━━━━━ Dataset ━━━━━
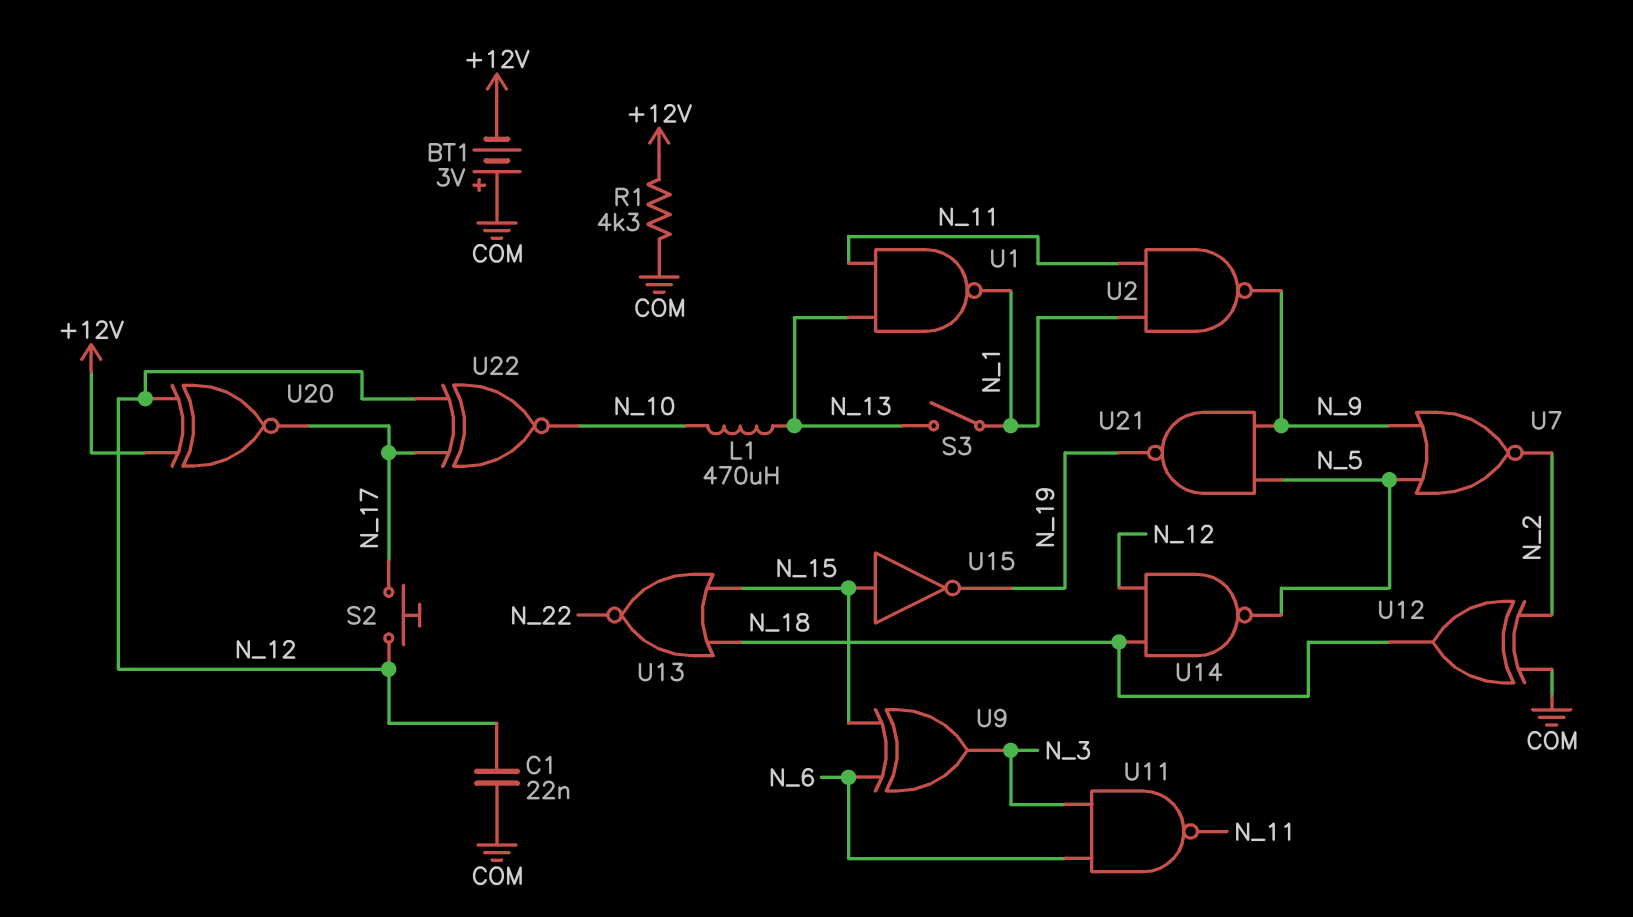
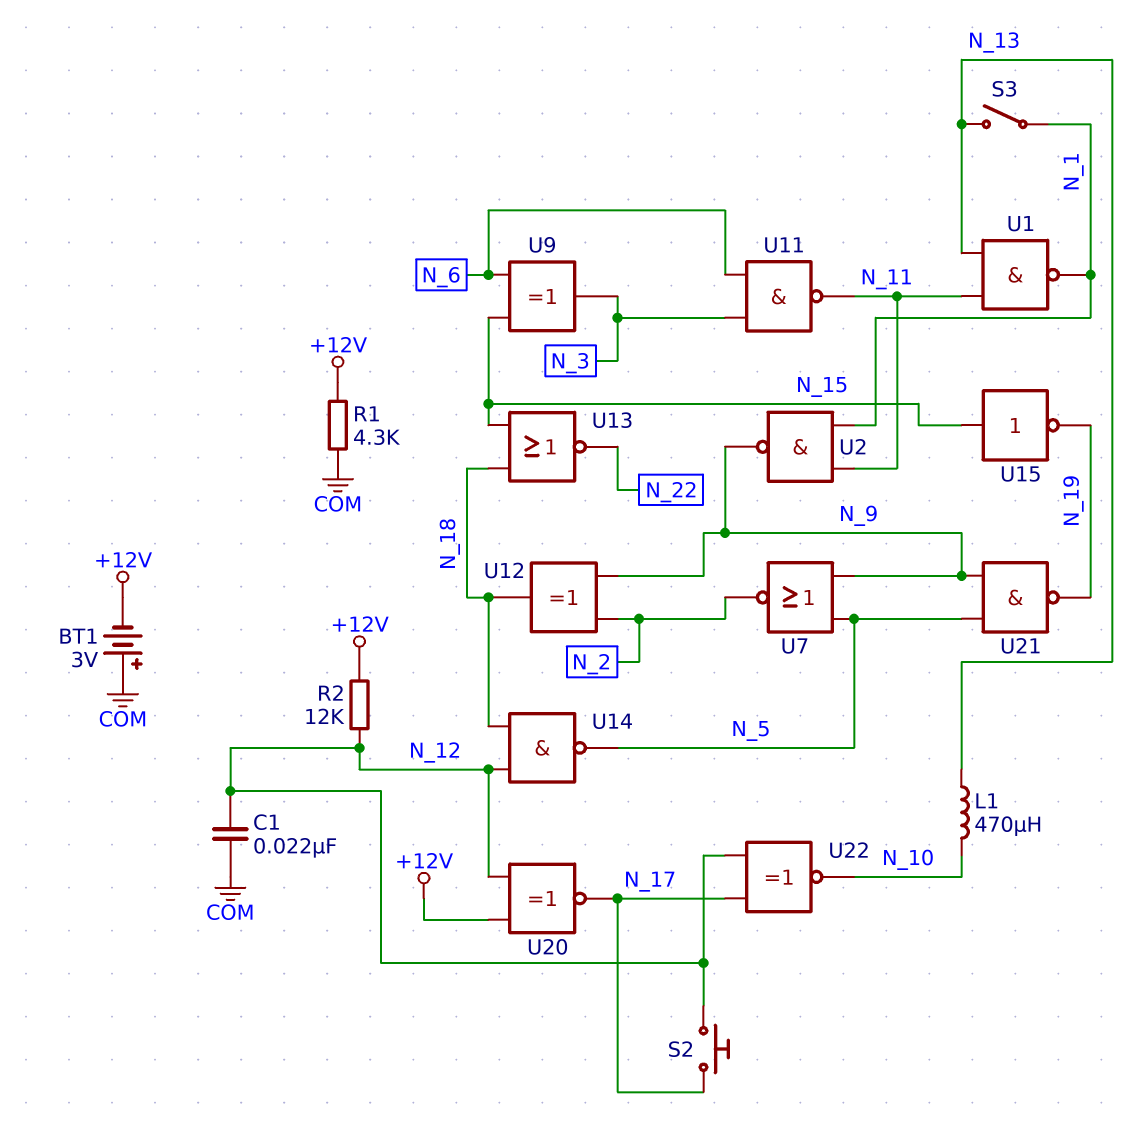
R2: none -> 12k (+12V, N_12)
U12: XOR (in COM, in N_2, out N_18) -> XOR (in N_2, in N_9, out N_18)

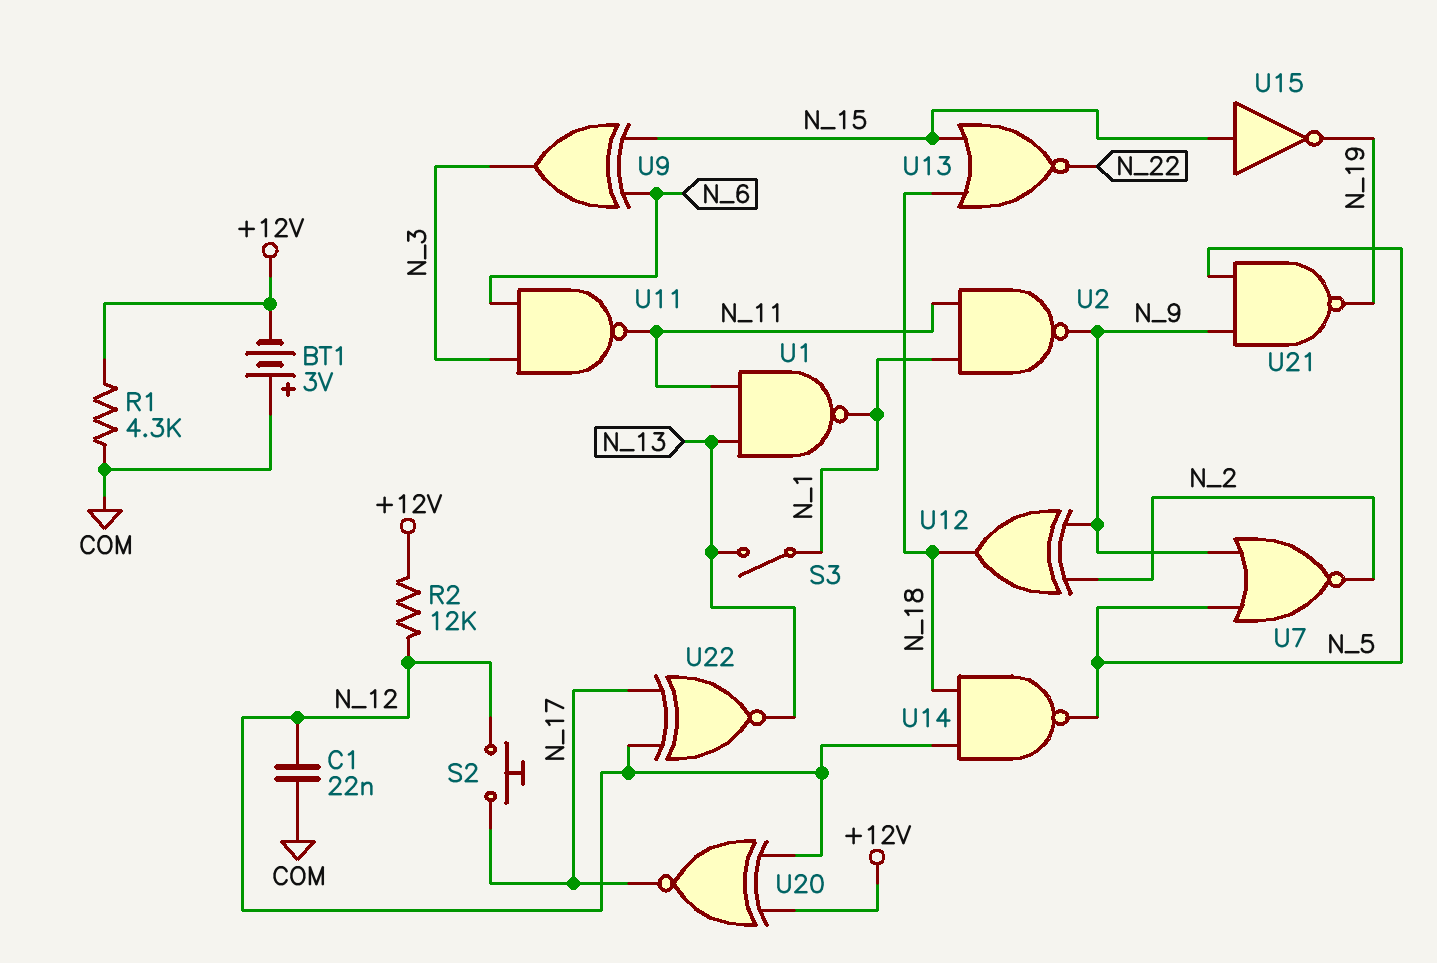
L1: 470uH (N_10, N_13) -> none
U22: XNOR (in N_12, in N_17, out N_10) -> XNOR (in N_12, in N_17, out N_13)

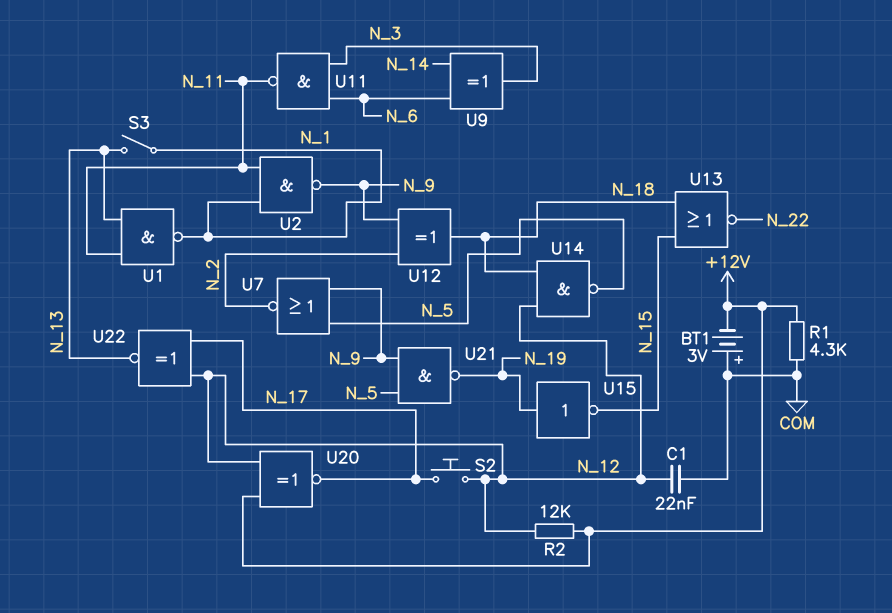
U9: XOR (in N_6, in N_15, out N_3) -> XOR (in N_6, in N_14, out N_3)
U15: NOT (in N_15, out N_19) -> NOT (in N_19, out N_15)

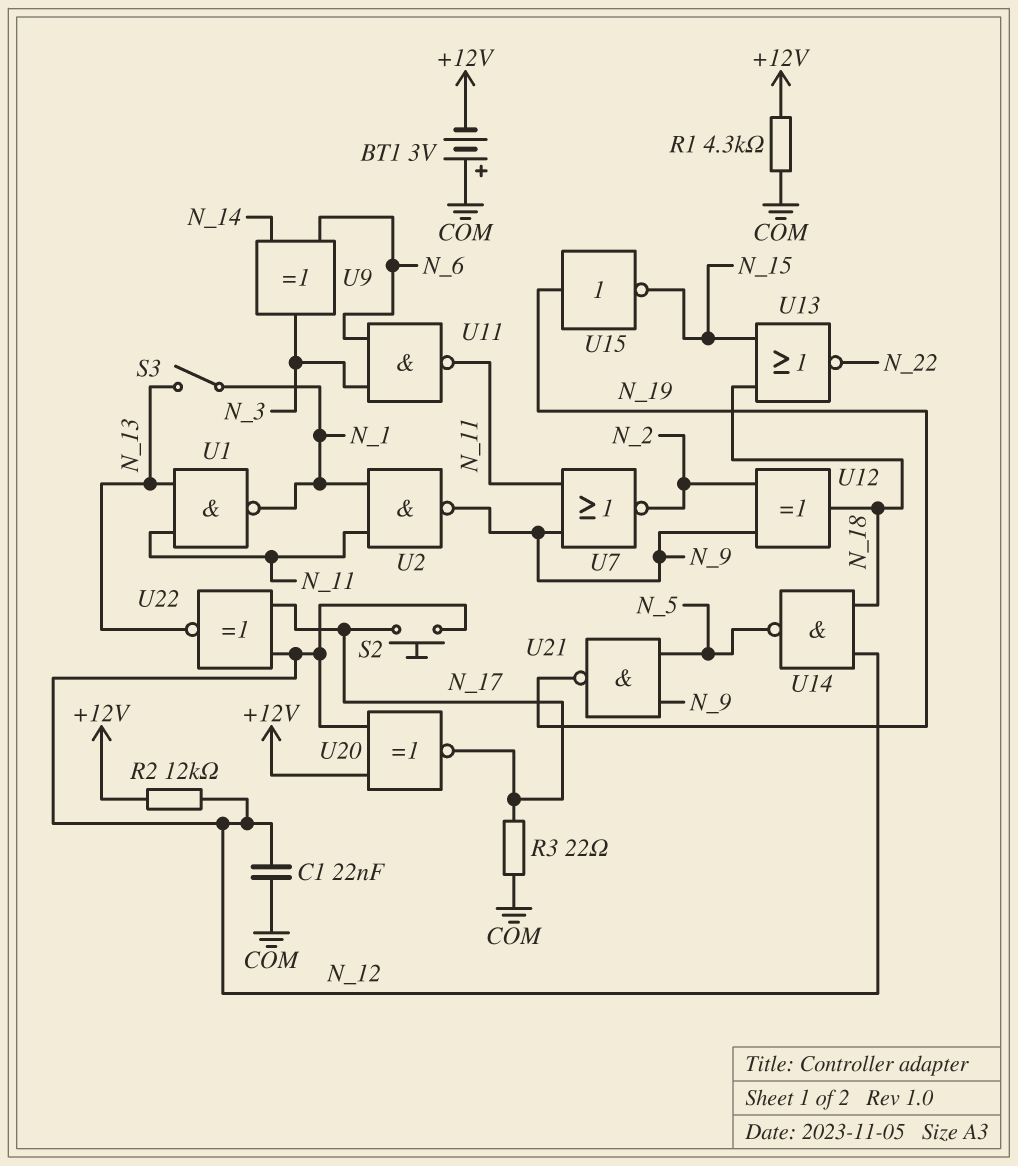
R3: none -> 22 (COM, N_17)
U7: NOR (in N_5, in N_9, out N_2) -> NOR (in N_9, in N_11, out N_2)

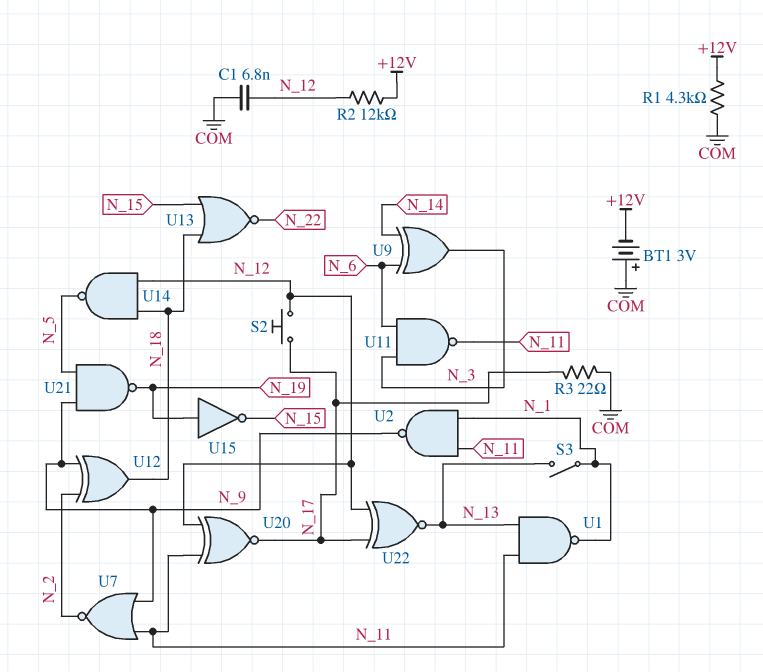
C1: 22nF (COM, N_12) -> 6.8nF (COM, N_12)
U20: XNOR (in +12V, in N_12, out N_17) -> XNOR (in N_11, in N_12, out N_17)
━━━━━
• [Task directions]: In the entries above, find every line holding the word "XNOR" and copy it out.

• [Exercise solution]:
U22: XNOR (in N_12, in N_17, out N_10) -> XNOR (in N_12, in N_17, out N_13)
U20: XNOR (in +12V, in N_12, out N_17) -> XNOR (in N_11, in N_12, out N_17)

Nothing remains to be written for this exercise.